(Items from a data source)
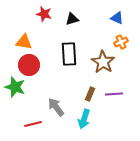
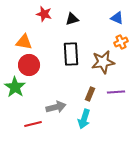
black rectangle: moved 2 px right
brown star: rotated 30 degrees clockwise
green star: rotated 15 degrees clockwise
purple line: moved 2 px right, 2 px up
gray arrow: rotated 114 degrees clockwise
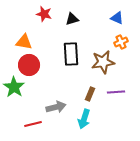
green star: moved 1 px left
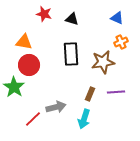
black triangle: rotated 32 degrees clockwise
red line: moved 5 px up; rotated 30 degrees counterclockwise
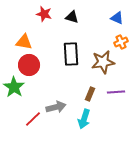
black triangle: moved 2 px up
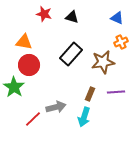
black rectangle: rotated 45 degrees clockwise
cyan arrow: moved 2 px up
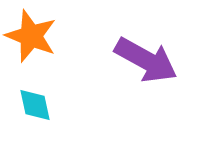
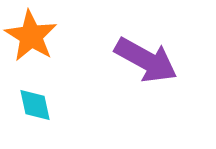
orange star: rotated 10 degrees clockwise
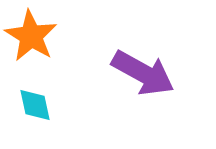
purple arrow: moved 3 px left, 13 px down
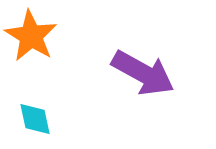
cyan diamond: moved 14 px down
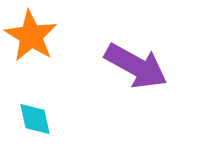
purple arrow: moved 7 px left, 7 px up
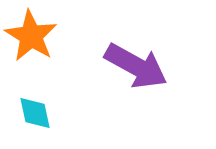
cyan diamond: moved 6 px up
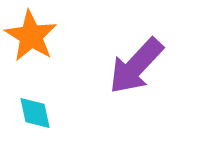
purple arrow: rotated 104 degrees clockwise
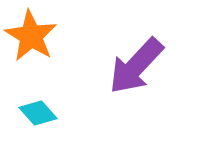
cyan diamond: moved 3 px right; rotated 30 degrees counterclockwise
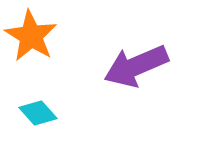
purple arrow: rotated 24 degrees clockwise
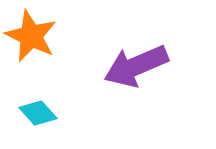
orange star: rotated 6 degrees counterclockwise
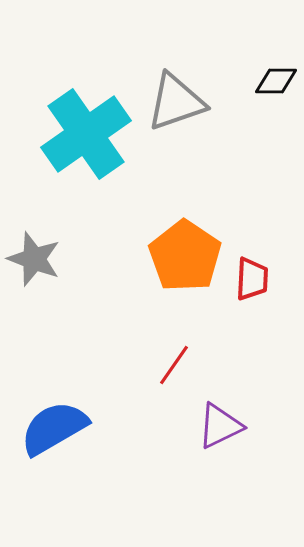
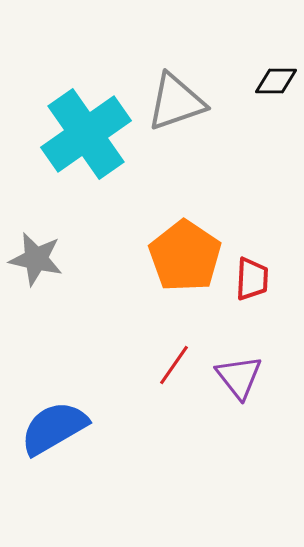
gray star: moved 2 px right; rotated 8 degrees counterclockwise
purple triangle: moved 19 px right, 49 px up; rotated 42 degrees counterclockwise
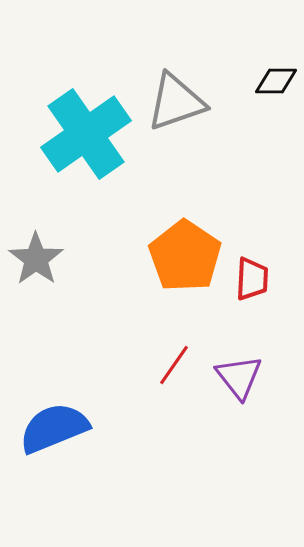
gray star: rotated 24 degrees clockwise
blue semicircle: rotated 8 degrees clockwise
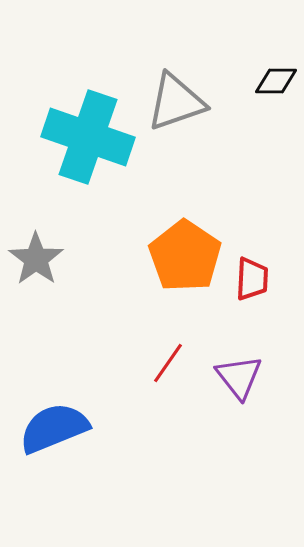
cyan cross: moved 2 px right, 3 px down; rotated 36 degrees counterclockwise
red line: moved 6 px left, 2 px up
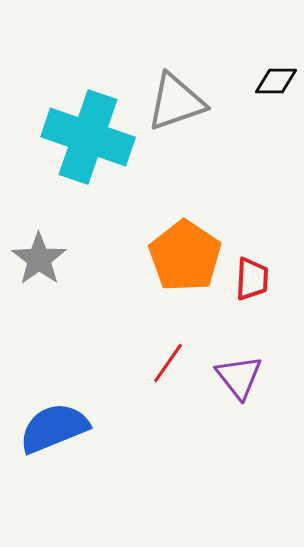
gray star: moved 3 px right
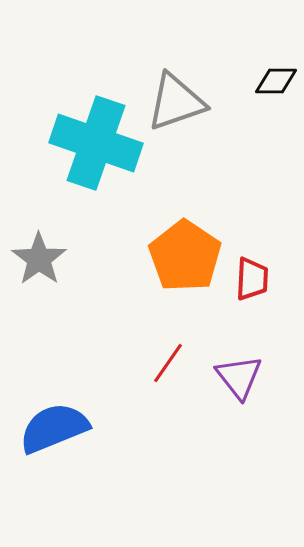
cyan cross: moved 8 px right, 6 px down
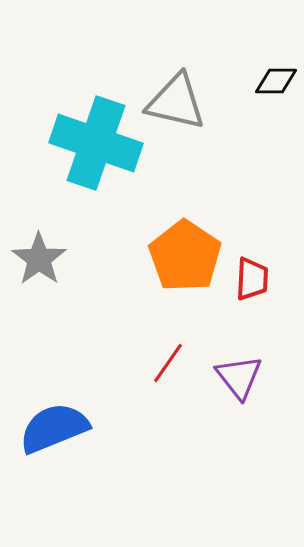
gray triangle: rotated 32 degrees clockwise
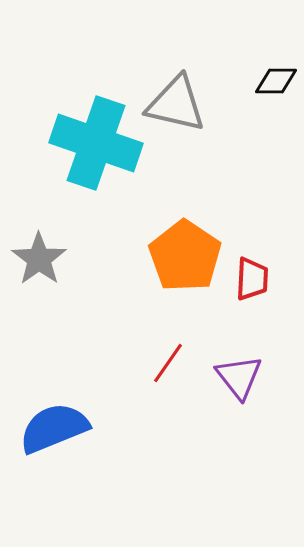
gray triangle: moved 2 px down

# TASK TO COMPLETE:
Extract the rows from the line containing "cyan cross: moved 2" through the end of the rows, reproducing each line unchanged. Omit the pictures from your answer.

# RESULT OF THE EXERCISE:
cyan cross: moved 2 px right, 3 px down; rotated 36 degrees counterclockwise
red line: moved 6 px left, 2 px up
gray star: moved 3 px right
cyan cross: moved 8 px right, 6 px down
gray triangle: rotated 32 degrees clockwise
gray triangle: moved 2 px down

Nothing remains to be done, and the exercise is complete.